Task prompt: Your answer should be one number: the count of lines in the records that include the word "brown".
──────────
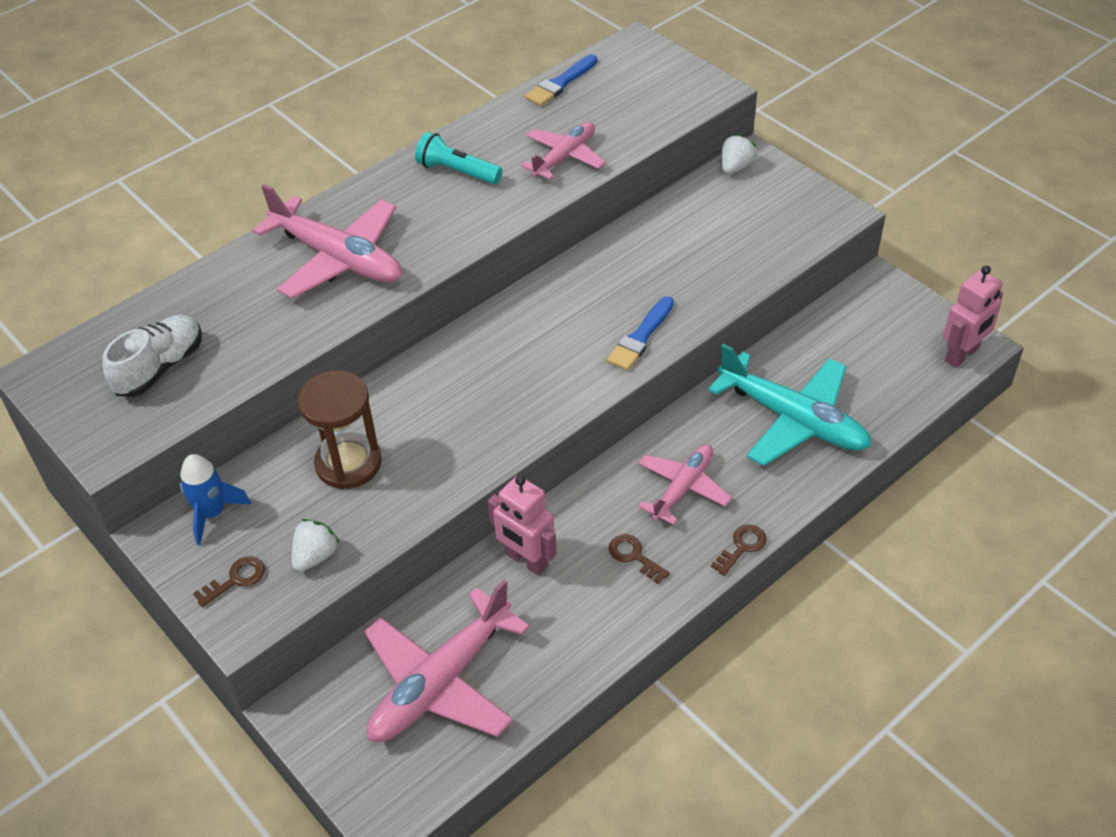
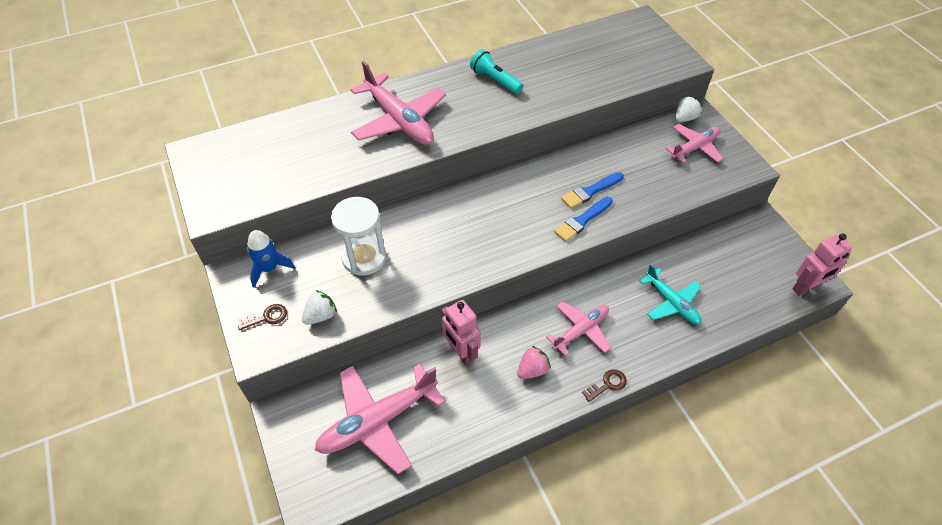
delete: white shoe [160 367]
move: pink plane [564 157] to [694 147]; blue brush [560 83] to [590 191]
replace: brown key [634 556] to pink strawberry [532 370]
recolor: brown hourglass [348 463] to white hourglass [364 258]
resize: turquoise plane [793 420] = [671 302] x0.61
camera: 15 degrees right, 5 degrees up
──────────
Completed task: 2